Figure out how many lines in the records below hold the string "cupcake". That number alone is the answer.
Start of Supplied information
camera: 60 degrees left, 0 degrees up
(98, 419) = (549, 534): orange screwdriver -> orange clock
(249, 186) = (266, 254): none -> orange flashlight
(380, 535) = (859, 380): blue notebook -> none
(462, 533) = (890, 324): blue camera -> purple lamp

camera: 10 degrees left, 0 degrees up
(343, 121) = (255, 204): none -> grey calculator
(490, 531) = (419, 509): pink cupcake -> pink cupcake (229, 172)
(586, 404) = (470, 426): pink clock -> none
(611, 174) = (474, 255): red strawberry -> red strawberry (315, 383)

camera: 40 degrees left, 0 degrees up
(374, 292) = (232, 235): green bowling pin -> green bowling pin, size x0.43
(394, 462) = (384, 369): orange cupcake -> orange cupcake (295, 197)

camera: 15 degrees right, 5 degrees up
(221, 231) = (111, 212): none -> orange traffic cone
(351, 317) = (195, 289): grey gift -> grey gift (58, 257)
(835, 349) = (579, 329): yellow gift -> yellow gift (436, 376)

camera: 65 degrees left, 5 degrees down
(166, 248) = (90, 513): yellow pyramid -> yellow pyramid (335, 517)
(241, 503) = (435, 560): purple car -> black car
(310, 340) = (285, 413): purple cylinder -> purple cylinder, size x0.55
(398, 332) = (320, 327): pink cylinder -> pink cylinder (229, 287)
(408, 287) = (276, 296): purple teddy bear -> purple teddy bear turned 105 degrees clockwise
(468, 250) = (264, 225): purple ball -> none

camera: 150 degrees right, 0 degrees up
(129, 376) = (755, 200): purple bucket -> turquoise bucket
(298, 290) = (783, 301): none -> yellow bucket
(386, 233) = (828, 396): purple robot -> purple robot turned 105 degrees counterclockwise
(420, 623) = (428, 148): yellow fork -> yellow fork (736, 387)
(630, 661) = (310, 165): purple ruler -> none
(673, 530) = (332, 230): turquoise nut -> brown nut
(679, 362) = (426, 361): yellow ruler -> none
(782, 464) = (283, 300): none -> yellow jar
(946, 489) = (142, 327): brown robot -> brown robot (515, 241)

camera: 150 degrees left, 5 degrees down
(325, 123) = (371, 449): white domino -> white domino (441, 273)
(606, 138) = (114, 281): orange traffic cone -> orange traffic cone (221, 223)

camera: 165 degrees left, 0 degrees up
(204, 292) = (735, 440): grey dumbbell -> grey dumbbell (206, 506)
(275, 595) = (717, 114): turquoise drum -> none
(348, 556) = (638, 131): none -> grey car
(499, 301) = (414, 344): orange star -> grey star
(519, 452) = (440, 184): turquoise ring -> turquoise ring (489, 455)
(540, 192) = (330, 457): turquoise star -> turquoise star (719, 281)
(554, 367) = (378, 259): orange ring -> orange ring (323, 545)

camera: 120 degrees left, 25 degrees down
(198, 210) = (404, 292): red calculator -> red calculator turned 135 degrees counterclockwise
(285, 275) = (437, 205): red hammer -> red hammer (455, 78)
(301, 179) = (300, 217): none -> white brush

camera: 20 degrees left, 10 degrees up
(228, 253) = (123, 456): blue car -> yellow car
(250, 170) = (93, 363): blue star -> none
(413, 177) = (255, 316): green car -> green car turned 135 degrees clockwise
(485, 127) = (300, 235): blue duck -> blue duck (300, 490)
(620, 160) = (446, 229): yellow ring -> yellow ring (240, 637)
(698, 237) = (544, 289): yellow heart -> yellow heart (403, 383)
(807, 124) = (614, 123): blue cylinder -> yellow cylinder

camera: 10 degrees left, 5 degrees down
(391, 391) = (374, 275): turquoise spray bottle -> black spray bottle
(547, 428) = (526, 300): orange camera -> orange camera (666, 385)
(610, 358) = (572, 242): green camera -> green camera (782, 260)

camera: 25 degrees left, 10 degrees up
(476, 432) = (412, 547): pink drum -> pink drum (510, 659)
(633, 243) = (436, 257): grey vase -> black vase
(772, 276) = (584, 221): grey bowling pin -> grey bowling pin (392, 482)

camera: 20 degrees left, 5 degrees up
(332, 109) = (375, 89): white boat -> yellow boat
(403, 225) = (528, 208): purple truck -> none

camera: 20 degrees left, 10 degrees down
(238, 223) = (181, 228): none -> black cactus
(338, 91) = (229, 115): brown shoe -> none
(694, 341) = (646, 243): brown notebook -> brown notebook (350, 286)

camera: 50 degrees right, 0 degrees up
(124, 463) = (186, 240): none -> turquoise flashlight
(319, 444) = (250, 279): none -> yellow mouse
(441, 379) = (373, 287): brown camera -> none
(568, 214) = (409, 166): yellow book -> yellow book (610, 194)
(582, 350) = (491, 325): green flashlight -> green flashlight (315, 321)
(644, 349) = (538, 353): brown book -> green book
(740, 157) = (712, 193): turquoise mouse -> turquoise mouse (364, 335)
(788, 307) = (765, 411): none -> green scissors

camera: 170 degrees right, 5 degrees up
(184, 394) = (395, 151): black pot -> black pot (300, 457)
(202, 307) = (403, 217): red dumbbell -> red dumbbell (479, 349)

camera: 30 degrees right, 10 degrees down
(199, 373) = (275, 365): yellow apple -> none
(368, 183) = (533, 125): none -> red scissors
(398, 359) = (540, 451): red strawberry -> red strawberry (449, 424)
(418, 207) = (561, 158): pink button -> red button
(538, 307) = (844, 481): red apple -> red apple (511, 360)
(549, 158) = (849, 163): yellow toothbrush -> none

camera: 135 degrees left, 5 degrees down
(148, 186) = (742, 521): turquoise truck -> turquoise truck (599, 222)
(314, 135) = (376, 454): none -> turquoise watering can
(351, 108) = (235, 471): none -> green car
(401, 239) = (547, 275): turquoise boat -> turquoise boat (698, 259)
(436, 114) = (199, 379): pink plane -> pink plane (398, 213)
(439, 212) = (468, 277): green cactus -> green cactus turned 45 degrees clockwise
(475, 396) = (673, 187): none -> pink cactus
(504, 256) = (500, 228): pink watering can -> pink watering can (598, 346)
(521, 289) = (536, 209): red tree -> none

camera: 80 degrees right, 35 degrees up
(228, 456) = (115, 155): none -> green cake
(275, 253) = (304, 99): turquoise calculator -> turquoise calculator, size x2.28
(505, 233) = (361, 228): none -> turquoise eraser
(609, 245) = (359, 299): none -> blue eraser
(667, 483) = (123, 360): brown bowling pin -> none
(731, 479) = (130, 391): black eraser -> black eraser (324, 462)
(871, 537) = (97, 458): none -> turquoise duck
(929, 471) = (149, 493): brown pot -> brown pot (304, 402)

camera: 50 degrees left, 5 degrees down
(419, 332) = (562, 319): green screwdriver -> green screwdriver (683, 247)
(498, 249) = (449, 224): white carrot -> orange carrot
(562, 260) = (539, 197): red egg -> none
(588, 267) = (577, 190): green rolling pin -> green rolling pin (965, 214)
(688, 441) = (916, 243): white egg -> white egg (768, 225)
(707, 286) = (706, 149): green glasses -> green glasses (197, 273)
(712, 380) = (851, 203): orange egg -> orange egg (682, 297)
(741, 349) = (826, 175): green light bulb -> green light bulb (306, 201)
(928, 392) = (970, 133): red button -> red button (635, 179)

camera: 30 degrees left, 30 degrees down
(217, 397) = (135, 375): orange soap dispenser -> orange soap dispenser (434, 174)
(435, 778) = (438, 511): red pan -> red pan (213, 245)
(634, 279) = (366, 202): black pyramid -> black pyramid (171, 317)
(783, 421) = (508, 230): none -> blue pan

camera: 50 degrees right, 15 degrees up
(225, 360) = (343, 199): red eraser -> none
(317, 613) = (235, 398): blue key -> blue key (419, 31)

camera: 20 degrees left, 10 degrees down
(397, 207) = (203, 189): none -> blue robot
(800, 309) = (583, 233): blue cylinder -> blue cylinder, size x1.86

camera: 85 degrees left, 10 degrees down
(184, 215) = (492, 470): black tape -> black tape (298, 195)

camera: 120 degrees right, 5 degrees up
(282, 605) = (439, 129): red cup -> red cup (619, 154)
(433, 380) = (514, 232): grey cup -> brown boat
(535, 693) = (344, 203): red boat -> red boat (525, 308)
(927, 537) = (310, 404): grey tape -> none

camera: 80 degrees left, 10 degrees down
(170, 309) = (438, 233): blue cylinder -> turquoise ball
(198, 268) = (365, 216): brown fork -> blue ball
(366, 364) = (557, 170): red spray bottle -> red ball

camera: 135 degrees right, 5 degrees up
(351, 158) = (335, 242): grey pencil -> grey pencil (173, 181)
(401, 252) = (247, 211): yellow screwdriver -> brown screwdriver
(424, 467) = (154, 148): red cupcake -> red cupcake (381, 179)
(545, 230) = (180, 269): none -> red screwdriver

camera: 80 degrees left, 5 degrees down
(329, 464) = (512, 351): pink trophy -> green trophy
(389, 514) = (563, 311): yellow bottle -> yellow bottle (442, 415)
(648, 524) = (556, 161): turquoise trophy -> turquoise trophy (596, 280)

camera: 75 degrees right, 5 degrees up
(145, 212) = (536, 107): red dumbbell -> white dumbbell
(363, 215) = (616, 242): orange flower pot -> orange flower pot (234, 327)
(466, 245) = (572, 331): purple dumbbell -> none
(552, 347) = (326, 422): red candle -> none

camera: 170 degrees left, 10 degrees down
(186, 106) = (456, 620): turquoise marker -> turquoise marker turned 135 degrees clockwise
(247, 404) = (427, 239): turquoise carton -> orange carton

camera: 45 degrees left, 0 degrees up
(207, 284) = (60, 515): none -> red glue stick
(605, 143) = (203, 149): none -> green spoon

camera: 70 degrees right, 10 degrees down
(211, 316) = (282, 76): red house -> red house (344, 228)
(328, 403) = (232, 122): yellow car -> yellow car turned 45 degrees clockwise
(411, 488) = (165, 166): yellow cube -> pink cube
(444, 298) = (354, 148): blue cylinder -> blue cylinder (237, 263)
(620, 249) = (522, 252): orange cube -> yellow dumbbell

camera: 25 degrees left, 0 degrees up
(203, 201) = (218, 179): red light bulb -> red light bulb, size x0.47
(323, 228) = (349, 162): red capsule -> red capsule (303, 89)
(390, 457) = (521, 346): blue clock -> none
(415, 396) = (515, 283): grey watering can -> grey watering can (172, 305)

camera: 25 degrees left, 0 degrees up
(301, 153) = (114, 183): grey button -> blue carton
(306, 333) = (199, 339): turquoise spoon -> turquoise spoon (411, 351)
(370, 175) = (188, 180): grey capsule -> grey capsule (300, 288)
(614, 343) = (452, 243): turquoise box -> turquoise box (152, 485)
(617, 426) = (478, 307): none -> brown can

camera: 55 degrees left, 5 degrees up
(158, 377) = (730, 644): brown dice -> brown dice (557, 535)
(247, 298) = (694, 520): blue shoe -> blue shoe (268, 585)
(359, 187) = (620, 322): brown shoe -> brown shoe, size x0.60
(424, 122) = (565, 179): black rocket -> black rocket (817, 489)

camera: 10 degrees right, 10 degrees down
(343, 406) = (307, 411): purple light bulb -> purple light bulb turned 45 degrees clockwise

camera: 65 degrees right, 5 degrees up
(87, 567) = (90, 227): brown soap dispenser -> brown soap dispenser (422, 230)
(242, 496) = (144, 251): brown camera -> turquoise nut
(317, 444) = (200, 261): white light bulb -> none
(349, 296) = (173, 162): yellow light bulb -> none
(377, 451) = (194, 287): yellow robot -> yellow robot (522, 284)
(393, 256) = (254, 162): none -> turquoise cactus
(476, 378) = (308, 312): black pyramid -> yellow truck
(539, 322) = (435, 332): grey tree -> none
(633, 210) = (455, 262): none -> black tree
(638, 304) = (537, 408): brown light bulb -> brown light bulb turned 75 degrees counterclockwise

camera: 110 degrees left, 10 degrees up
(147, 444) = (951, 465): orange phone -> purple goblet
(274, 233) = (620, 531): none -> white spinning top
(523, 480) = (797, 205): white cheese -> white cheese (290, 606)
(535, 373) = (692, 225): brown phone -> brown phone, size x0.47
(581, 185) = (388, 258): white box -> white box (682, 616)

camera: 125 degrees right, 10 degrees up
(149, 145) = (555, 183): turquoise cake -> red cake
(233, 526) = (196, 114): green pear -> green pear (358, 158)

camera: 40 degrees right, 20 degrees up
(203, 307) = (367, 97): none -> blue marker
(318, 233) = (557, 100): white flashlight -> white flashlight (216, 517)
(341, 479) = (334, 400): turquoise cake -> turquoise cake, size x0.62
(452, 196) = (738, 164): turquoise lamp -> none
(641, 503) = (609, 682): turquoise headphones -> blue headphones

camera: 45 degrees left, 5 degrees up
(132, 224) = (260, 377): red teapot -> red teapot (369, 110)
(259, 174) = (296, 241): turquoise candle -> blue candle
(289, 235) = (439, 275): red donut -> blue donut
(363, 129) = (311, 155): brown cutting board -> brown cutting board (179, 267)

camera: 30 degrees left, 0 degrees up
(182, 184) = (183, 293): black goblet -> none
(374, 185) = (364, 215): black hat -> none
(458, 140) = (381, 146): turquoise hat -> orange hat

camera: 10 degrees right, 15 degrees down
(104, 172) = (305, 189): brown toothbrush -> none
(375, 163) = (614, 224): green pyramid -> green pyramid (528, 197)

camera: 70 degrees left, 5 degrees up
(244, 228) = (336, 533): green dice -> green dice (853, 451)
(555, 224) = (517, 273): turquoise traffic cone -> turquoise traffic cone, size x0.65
End of Supplied information
The answer
3